◆ **DATA FOR ANALYSIS**:
§ §
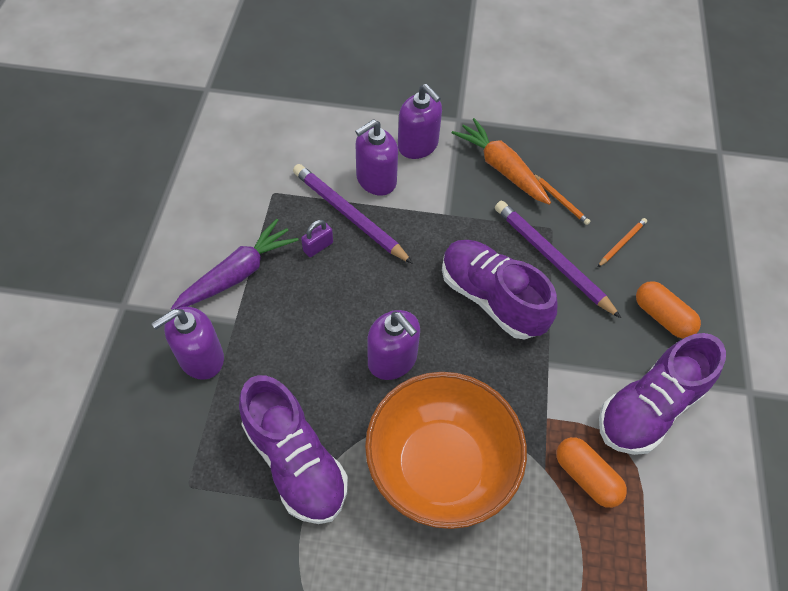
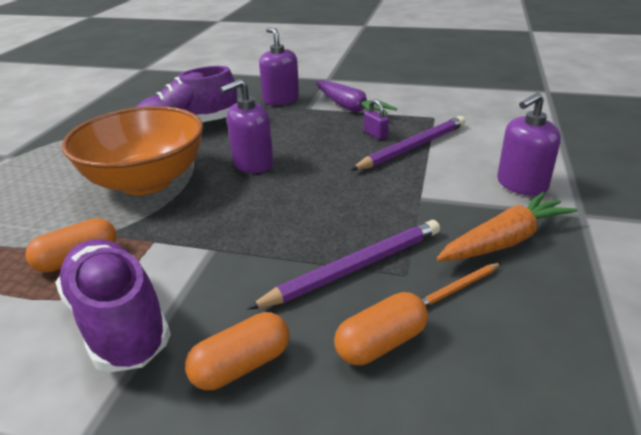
camera: 100 degrees right, 25 degrees down
(376, 180) = (461, 160): purple soap dispenser -> none
(491, 298) = (305, 218): purple shoe -> none
(622, 243) = (381, 343): orange pencil -> orange capsule

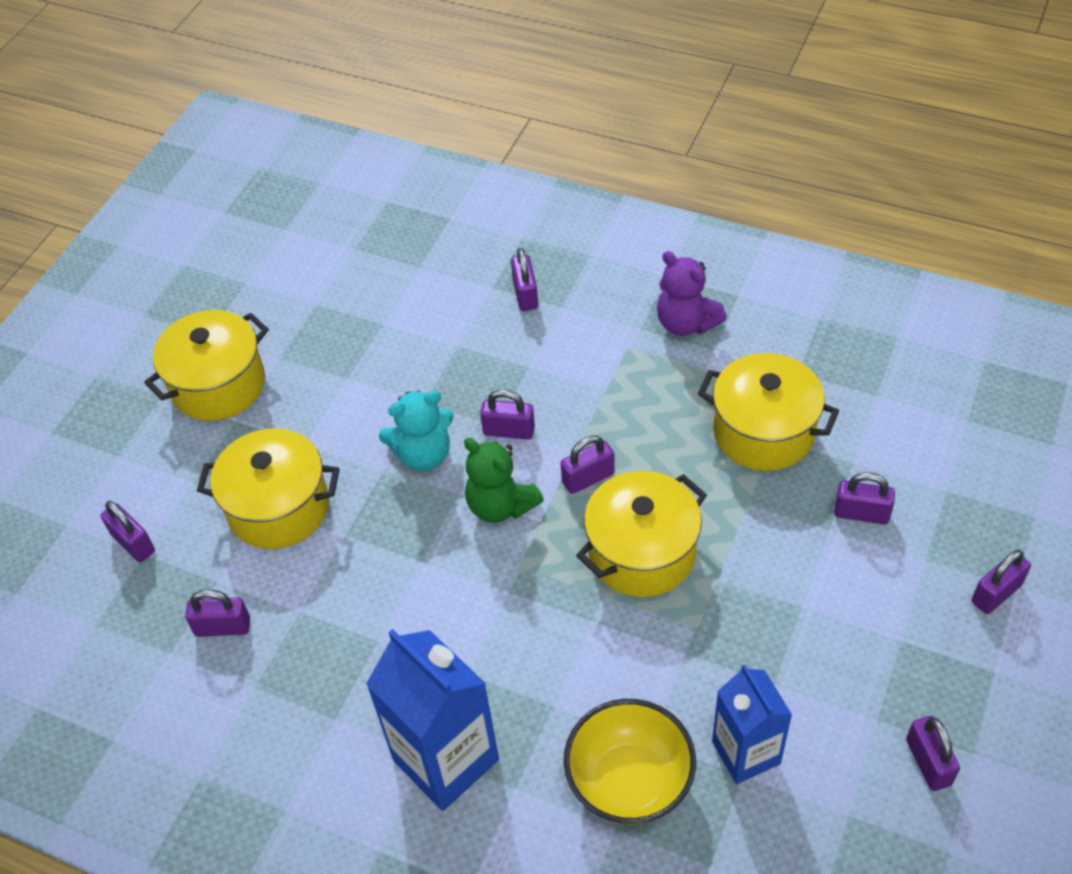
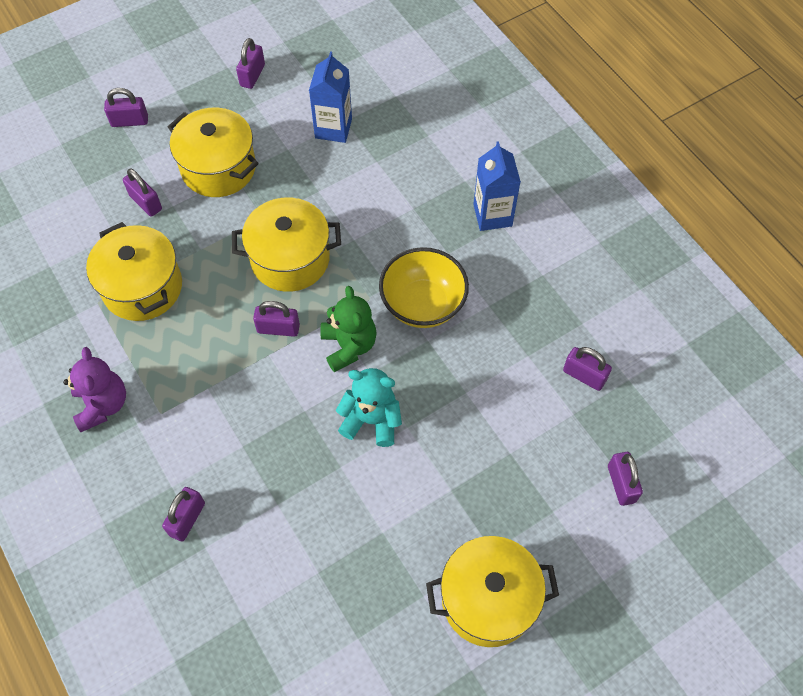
camera: 150 degrees left, 10 degrees up
(279, 508) = (500, 444): yellow pot -> yellow pot (218, 168)
(446, 760) = (492, 215): blue carton -> blue carton, size x0.66
(509, 431) = (299, 399): purple padlock -> none
(629, 781) = (403, 149): yellow bowl -> yellow bowl (423, 304)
§ §
◆ **TASK REQUIREMENTS**: Each record above must be retyped exactly, minus its pictures.

◆ **WRITTEN RESPONSE**:
camera: 100 degrees right, 25 degrees down
(376, 180) = (461, 160): purple soap dispenser -> none
(491, 298) = (305, 218): purple shoe -> none
(622, 243) = (381, 343): orange pencil -> orange capsule

camera: 150 degrees left, 10 degrees up
(279, 508) = (500, 444): yellow pot -> yellow pot (218, 168)
(446, 760) = (492, 215): blue carton -> blue carton, size x0.66
(509, 431) = (299, 399): purple padlock -> none
(629, 781) = (403, 149): yellow bowl -> yellow bowl (423, 304)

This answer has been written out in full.